[A run of rows]
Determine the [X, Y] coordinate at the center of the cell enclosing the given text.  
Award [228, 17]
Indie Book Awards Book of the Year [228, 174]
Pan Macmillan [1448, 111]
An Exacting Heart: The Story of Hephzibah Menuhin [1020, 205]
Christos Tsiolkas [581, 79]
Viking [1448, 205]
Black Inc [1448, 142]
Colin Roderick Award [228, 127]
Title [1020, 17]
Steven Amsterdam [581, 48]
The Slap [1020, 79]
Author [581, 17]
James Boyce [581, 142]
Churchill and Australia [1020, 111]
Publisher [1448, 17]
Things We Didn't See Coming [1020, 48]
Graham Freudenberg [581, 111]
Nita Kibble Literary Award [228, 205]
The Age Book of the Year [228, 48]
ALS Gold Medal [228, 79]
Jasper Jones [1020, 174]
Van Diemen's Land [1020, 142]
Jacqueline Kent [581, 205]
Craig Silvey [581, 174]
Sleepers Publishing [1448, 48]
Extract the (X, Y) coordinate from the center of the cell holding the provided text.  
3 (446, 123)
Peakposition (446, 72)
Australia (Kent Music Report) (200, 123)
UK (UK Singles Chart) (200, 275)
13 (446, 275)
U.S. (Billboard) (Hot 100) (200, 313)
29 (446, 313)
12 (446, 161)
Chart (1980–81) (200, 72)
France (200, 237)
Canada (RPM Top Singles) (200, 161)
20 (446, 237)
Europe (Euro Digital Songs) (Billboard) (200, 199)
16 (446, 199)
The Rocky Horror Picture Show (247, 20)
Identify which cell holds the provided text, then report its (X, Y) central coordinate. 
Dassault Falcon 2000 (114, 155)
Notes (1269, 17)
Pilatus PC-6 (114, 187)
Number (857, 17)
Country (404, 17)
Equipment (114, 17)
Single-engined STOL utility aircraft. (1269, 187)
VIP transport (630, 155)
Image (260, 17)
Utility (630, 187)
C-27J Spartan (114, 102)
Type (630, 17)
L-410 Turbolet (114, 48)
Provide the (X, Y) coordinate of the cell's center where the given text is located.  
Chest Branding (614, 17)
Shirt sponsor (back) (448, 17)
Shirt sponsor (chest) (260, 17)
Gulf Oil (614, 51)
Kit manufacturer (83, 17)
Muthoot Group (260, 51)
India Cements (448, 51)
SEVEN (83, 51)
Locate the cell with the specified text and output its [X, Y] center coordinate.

==

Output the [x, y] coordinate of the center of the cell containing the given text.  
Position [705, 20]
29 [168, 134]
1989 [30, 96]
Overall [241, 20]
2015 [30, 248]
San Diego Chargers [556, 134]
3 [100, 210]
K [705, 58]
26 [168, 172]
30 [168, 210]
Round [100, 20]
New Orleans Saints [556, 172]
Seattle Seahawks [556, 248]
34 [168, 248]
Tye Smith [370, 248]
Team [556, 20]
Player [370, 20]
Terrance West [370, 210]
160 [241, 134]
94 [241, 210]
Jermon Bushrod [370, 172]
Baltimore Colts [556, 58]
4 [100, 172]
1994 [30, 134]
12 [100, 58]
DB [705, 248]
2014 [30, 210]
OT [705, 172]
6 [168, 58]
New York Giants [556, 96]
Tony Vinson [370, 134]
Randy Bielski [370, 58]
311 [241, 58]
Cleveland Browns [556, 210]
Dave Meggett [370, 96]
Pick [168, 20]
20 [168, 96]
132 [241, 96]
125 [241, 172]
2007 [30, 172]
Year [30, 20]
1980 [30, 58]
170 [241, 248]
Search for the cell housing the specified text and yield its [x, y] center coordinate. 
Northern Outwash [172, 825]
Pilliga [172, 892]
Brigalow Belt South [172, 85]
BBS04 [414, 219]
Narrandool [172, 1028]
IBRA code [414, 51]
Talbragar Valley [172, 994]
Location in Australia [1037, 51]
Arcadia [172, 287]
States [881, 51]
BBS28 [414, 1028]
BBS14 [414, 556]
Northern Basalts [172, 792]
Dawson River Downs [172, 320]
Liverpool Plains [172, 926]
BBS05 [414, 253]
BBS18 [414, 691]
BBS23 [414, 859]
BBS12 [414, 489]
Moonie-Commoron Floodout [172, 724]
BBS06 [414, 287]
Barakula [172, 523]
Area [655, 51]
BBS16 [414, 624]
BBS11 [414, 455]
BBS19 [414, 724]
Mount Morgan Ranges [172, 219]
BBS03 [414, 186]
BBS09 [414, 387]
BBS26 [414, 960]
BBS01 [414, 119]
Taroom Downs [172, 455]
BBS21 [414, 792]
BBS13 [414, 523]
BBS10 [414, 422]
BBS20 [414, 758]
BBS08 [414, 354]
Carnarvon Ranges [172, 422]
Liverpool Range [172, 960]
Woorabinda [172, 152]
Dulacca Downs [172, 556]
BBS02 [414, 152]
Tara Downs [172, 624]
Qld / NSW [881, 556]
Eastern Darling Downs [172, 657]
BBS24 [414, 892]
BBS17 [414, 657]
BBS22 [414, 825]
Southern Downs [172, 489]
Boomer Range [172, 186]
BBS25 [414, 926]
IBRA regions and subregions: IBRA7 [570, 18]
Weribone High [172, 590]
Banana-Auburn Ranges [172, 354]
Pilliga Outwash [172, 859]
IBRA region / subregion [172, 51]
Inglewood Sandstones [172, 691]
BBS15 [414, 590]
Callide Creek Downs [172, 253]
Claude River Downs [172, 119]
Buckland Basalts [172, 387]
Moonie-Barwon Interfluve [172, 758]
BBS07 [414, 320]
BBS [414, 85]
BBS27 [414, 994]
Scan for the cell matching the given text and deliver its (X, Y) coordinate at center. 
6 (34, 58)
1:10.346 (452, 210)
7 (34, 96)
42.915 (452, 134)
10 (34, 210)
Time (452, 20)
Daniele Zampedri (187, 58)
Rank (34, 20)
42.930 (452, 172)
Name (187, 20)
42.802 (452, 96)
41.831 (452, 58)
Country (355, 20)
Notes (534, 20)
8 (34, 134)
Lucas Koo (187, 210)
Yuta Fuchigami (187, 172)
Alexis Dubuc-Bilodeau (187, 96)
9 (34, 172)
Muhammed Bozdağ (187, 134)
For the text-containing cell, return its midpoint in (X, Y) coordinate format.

# Problem requirements:
Copy the stretch from the line containing "Determine the [X, Y]" through the line containing "16 (446, 199)", both included, reproducing each line without change.

# Result for this exercise:
Determine the [X, Y] coordinate at the center of the cell enclosing the given text.  
Award [228, 17]
Indie Book Awards Book of the Year [228, 174]
Pan Macmillan [1448, 111]
An Exacting Heart: The Story of Hephzibah Menuhin [1020, 205]
Christos Tsiolkas [581, 79]
Viking [1448, 205]
Black Inc [1448, 142]
Colin Roderick Award [228, 127]
Title [1020, 17]
Steven Amsterdam [581, 48]
The Slap [1020, 79]
Author [581, 17]
James Boyce [581, 142]
Churchill and Australia [1020, 111]
Publisher [1448, 17]
Things We Didn't See Coming [1020, 48]
Graham Freudenberg [581, 111]
Nita Kibble Literary Award [228, 205]
The Age Book of the Year [228, 48]
ALS Gold Medal [228, 79]
Jasper Jones [1020, 174]
Van Diemen's Land [1020, 142]
Jacqueline Kent [581, 205]
Craig Silvey [581, 174]
Sleepers Publishing [1448, 48]
Extract the (X, Y) coordinate from the center of the cell holding the provided text.  
3 (446, 123)
Peakposition (446, 72)
Australia (Kent Music Report) (200, 123)
UK (UK Singles Chart) (200, 275)
13 (446, 275)
U.S. (Billboard) (Hot 100) (200, 313)
29 (446, 313)
12 (446, 161)
Chart (1980–81) (200, 72)
France (200, 237)
Canada (RPM Top Singles) (200, 161)
20 (446, 237)
Europe (Euro Digital Songs) (Billboard) (200, 199)
16 (446, 199)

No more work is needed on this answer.